Segment Start: Provided records
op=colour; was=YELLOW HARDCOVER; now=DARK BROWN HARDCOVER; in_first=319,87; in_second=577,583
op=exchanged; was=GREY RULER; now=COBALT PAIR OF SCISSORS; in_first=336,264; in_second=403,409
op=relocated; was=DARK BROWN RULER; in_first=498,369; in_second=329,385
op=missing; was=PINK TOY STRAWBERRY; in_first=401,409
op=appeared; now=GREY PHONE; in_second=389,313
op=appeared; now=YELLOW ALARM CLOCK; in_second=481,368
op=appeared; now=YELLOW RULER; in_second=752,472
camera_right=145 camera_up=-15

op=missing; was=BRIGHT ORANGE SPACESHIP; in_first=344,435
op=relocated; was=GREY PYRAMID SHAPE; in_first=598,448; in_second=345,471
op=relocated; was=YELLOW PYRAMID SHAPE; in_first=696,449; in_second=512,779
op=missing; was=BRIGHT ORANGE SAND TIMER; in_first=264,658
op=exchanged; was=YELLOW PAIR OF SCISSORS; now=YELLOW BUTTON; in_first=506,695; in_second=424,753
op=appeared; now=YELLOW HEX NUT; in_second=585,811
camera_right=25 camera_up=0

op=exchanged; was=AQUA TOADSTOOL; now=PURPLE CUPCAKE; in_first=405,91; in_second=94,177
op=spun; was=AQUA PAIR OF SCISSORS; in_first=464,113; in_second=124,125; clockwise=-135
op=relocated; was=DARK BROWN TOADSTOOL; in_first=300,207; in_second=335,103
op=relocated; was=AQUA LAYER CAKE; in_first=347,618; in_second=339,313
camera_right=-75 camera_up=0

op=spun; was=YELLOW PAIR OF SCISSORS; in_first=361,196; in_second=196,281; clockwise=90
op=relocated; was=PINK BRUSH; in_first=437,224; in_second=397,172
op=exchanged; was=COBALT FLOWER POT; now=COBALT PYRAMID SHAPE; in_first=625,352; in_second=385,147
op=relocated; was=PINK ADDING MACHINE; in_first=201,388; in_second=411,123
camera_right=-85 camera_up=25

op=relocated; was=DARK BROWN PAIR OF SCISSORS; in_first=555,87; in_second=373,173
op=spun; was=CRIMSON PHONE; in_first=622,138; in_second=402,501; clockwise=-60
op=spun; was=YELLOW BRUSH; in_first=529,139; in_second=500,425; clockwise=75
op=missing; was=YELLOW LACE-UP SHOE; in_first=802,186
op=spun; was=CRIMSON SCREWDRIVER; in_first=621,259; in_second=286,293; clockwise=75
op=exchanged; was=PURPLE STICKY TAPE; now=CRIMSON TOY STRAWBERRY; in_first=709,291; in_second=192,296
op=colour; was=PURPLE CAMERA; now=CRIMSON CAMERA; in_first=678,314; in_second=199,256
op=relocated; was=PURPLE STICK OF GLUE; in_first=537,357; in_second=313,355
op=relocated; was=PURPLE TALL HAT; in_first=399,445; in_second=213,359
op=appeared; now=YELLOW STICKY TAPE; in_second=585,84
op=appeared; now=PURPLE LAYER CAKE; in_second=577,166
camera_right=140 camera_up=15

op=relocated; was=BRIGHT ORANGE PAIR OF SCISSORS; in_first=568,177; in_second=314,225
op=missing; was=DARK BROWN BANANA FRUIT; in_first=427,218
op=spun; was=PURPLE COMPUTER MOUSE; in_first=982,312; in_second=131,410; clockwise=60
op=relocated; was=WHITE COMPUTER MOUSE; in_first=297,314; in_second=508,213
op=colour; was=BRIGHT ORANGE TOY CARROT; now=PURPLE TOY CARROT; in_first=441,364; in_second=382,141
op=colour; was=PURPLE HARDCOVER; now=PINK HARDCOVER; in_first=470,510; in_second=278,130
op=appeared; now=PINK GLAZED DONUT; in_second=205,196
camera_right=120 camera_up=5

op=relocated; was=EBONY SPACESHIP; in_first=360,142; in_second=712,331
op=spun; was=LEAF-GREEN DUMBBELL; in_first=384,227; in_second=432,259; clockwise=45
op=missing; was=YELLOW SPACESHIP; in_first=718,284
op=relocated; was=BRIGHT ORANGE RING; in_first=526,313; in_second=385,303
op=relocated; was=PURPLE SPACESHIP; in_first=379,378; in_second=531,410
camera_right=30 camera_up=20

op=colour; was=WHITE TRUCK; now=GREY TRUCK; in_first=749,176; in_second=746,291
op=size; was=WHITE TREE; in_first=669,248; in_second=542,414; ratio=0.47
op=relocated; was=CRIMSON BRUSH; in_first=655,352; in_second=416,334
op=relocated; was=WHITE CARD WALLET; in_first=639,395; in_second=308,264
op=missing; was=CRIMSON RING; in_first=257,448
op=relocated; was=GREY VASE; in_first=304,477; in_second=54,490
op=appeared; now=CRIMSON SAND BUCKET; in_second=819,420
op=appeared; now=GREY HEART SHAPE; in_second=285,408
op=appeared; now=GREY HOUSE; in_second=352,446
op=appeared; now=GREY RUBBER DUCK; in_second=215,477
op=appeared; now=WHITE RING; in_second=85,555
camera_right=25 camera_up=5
Segment End: Provided records
= Task directions =
The output should be exactly the lines above from the line containing "op=relocated; was=DARK BROWN RULER;" to the line containing "op=appeared; now=YELLOW ALARM", inclusive, with no other lines.

= Completed exercise =
op=relocated; was=DARK BROWN RULER; in_first=498,369; in_second=329,385
op=missing; was=PINK TOY STRAWBERRY; in_first=401,409
op=appeared; now=GREY PHONE; in_second=389,313
op=appeared; now=YELLOW ALARM CLOCK; in_second=481,368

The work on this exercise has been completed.